▶ **What you are asked to do**: Search the records for "domino". Report every line where it occurs.

>>>

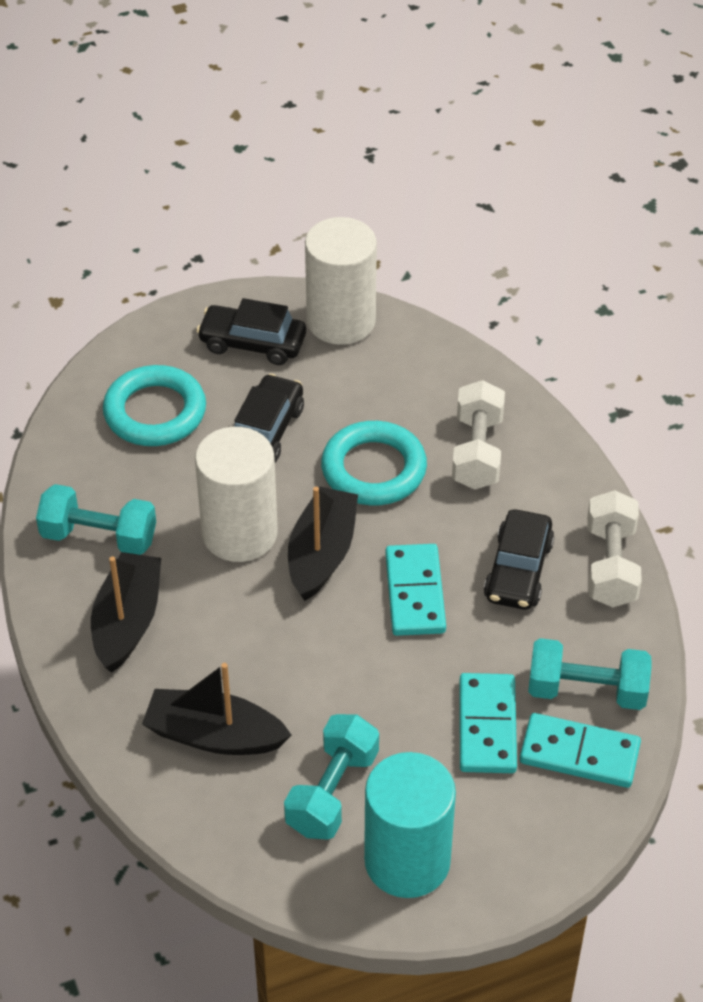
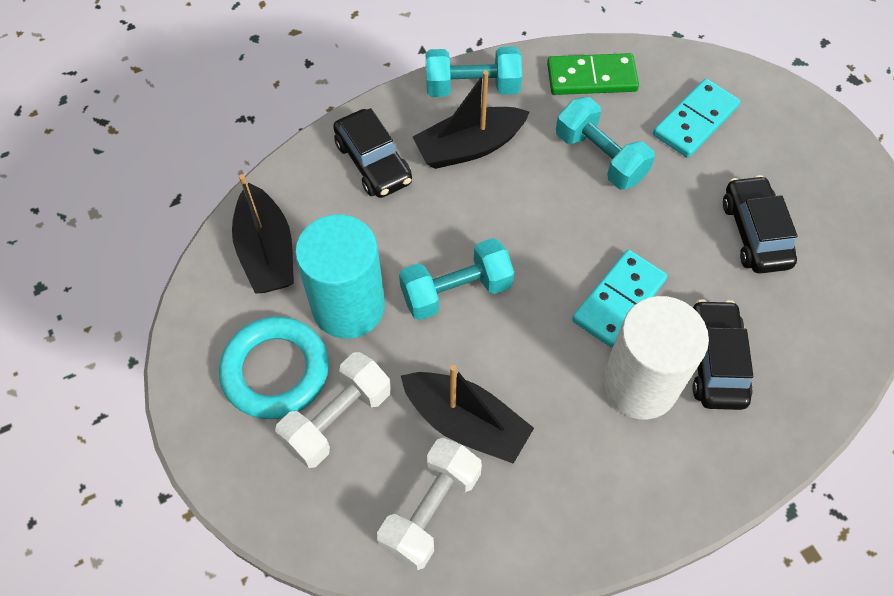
green domino: 0 -> 1
turquoise domino: 3 -> 2
turquoise ring: 2 -> 1
white cylinder: 2 -> 1

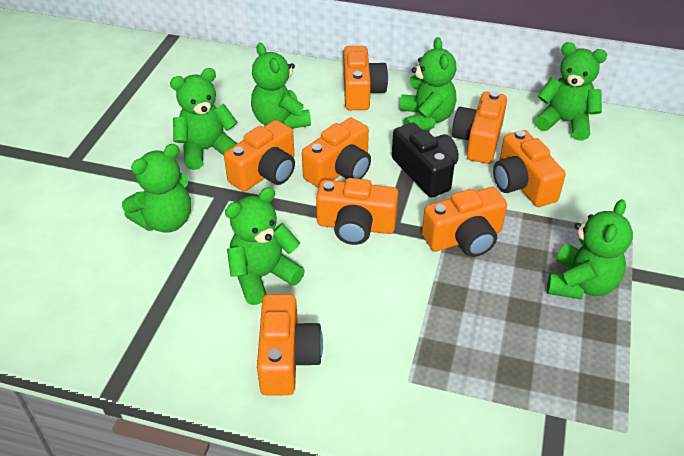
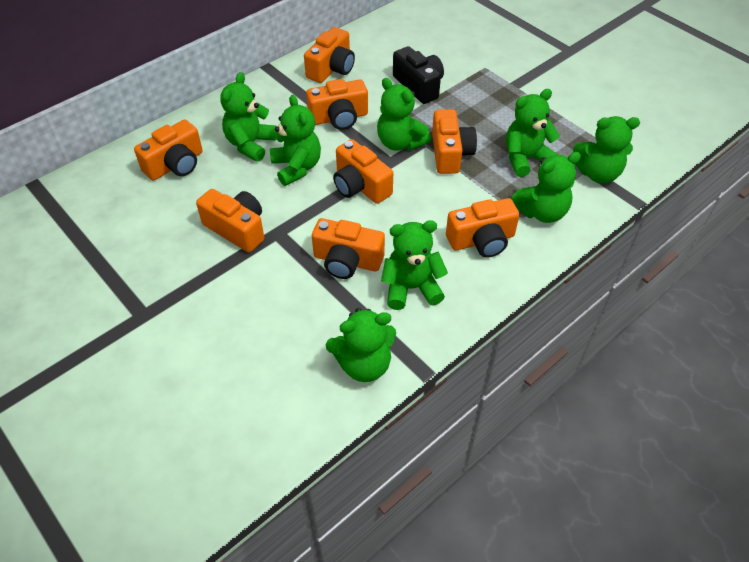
green teddy bear: 7 -> 8

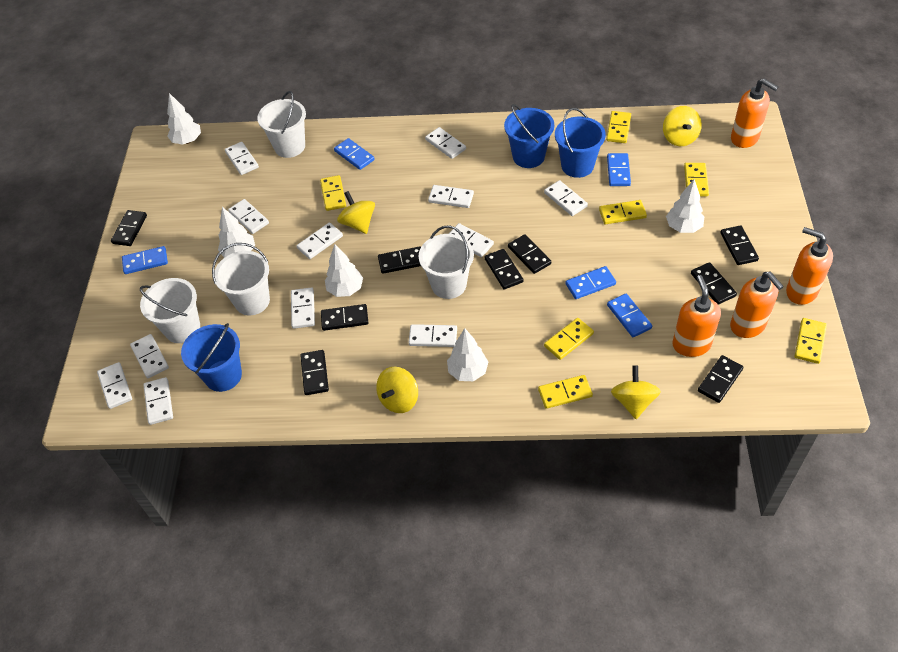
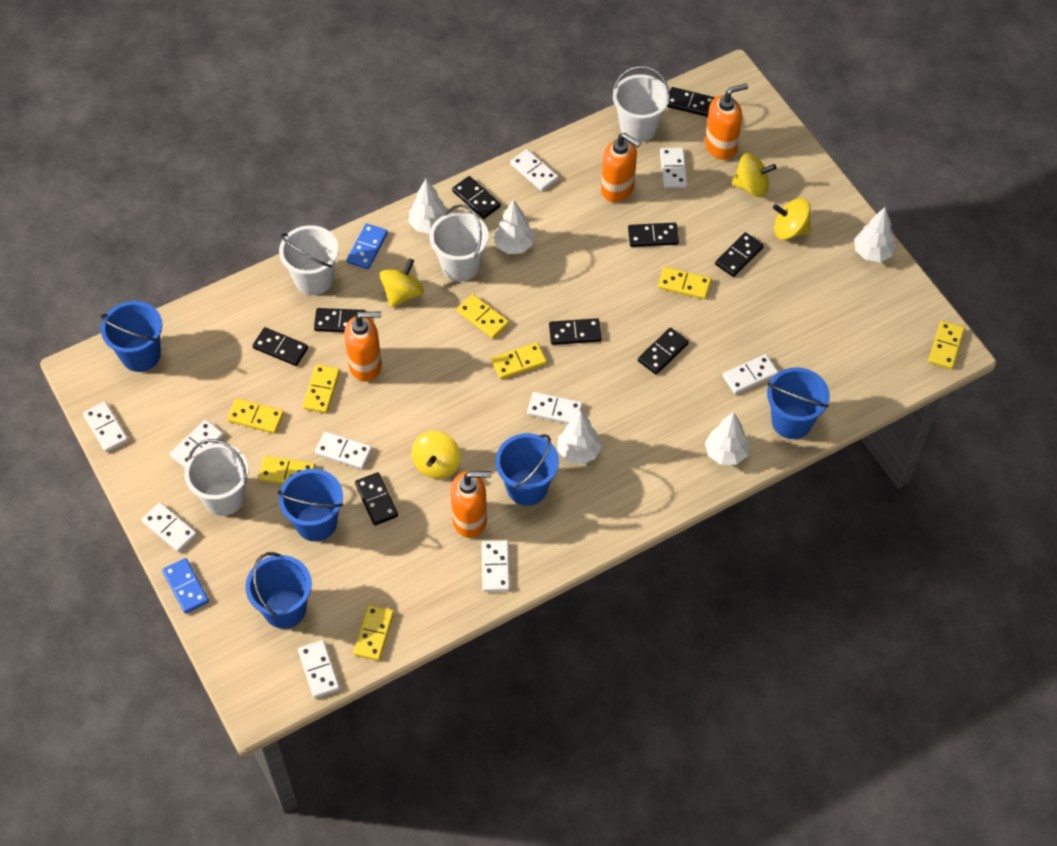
blue bucket: 3 -> 5
blue domino: 5 -> 2
white domino: 12 -> 10
yellow domino: 7 -> 8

<<<

▶ **Reply**:
green domino: 0 -> 1
turquoise domino: 3 -> 2
blue domino: 5 -> 2
white domino: 12 -> 10
yellow domino: 7 -> 8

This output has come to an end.